_WHAT TO DO_:
Whatever lies between the line with "- insert: house in purple 272 147" and the end of the data, both included, must be copied exactly and without pictures.

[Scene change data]
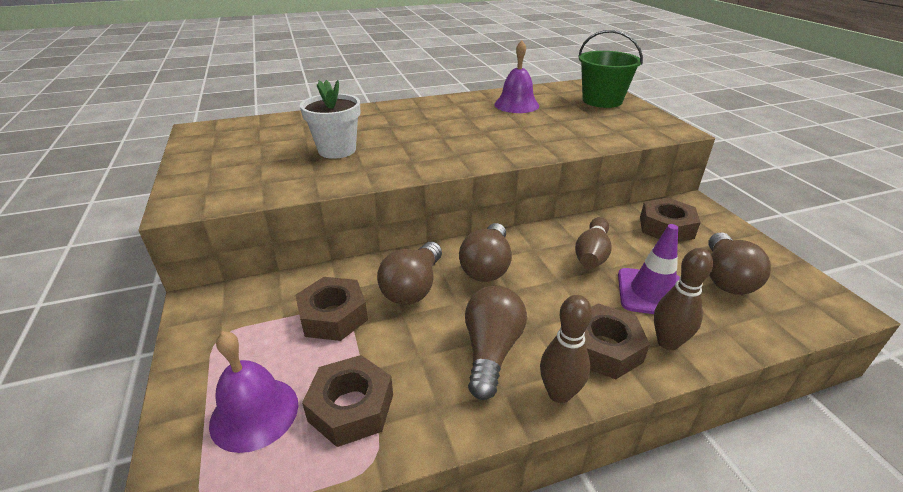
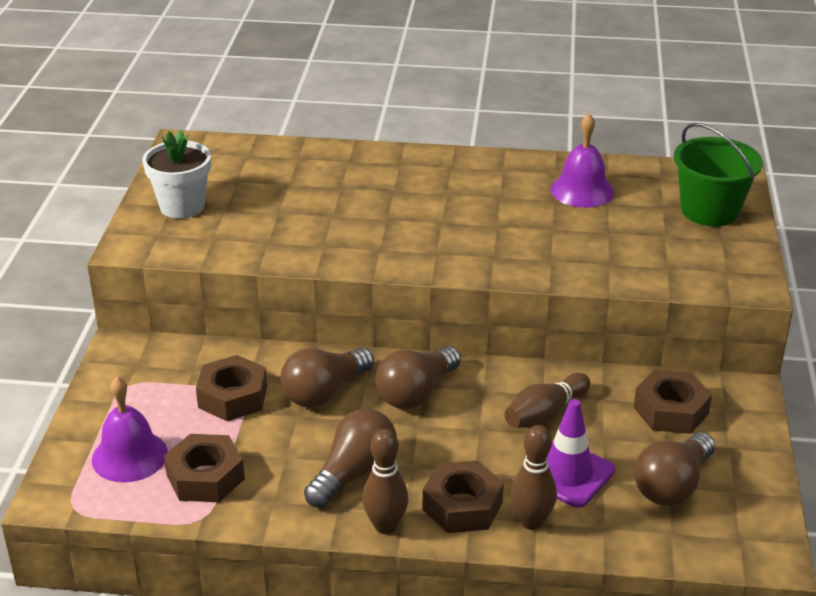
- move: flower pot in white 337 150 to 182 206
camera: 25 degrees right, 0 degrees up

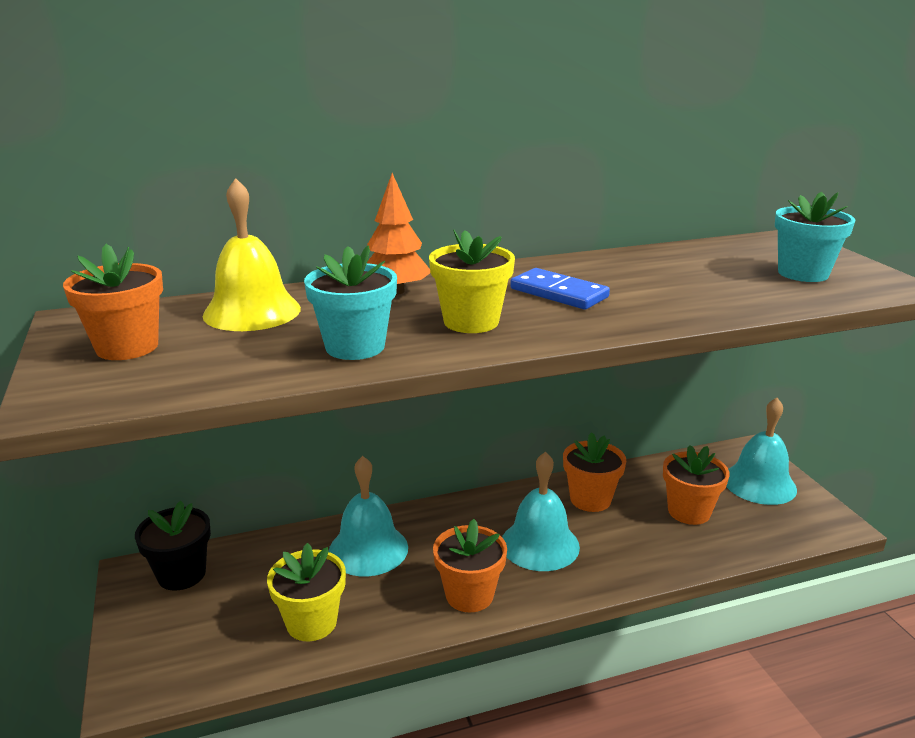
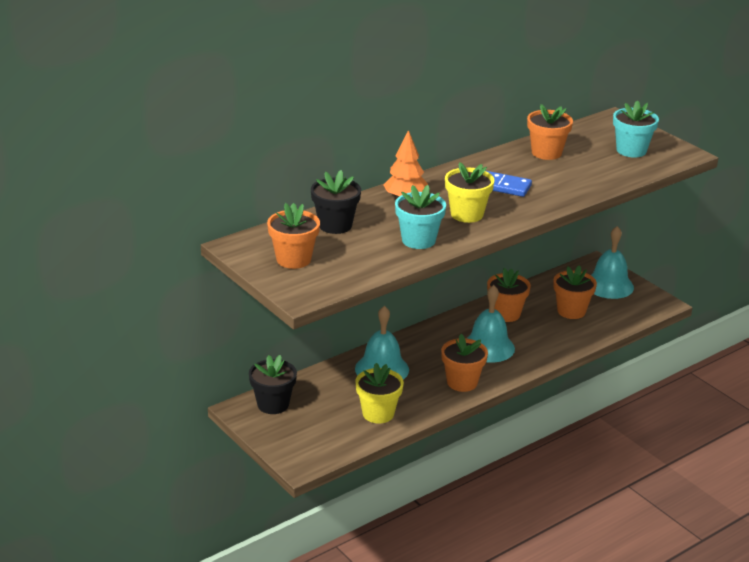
- replace: bell in yellow 252 311 to flower pot in black 335 225
- insert: flower pot in orange 546 153
camera: 20 degrees left, 5 degrees up

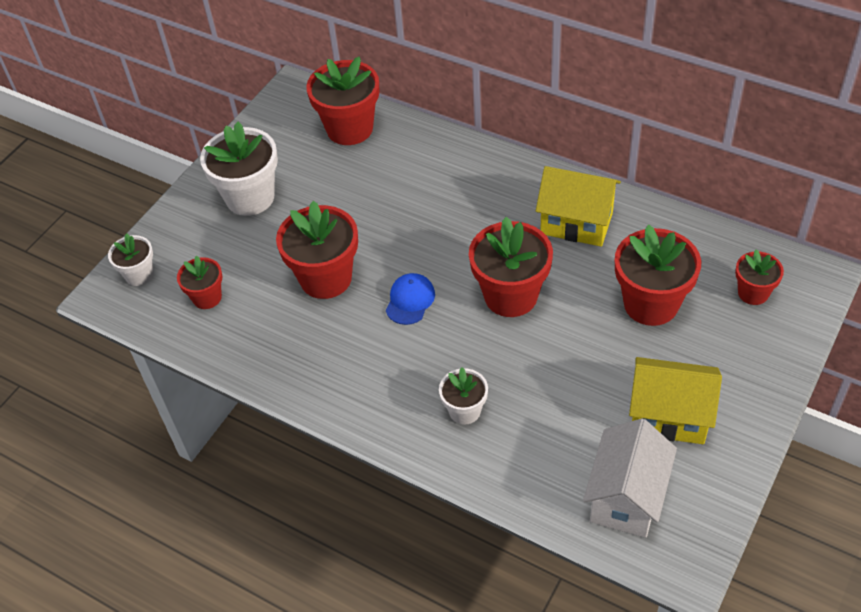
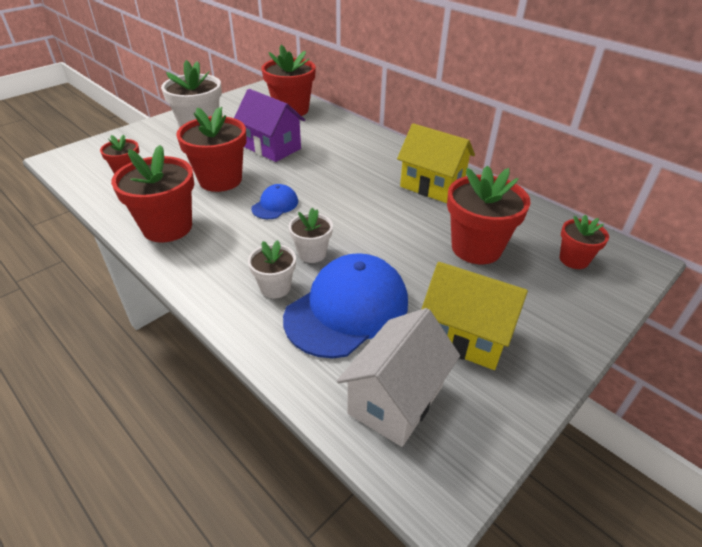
- move: flower pot in red 510 296 to 167 227
- move: flower pot in white 139 275 to 312 253
- insert: house in purple 272 147
- insert: cap in blue 347 309
camera: 10 degrees right, 10 degrees down

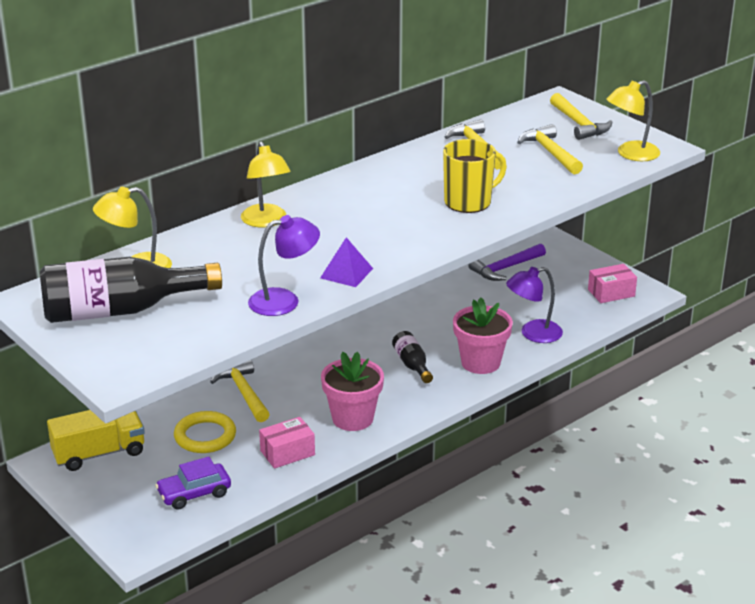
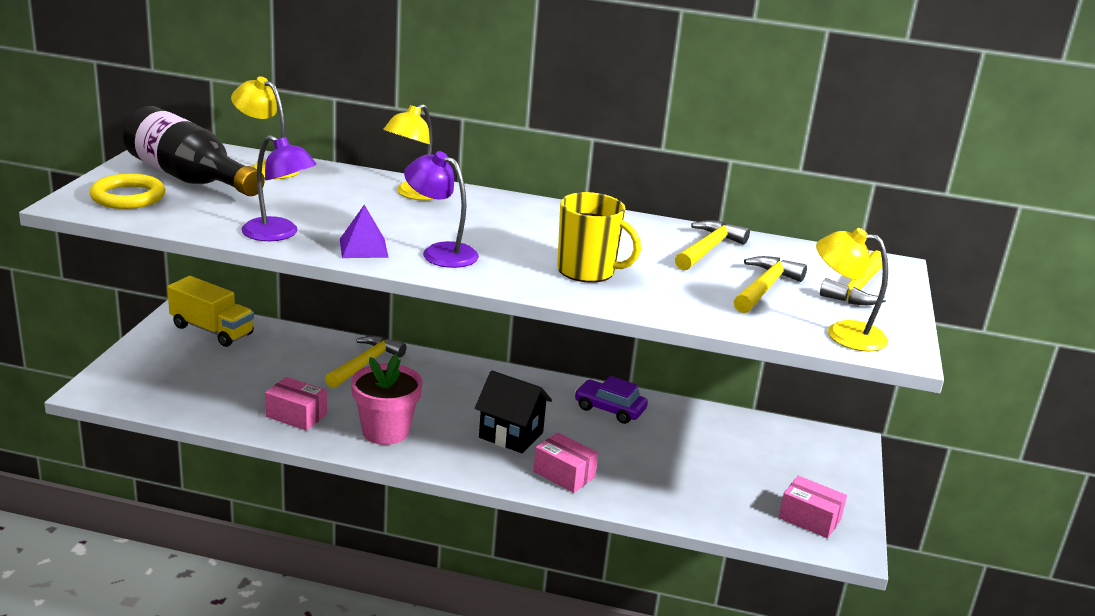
- delete: hammer in purple 505 268
- move: lamp in purple 533 334 to 440 252
- replace: flower pot in pink 480 362 to box in pink 564 474
- replace: bottle in black 412 365 to house in black 511 435
- move: ring in yellow 205 436 to 128 197
- move: car in purple 194 493 to 609 409
camera: 50 degrees right, 5 degrees down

_YOUR SOLUTION_:
- insert: house in purple 272 147
- insert: cap in blue 347 309
camera: 10 degrees right, 10 degrees down

- delete: hammer in purple 505 268
- move: lamp in purple 533 334 to 440 252
- replace: flower pot in pink 480 362 to box in pink 564 474
- replace: bottle in black 412 365 to house in black 511 435
- move: ring in yellow 205 436 to 128 197
- move: car in purple 194 493 to 609 409
camera: 50 degrees right, 5 degrees down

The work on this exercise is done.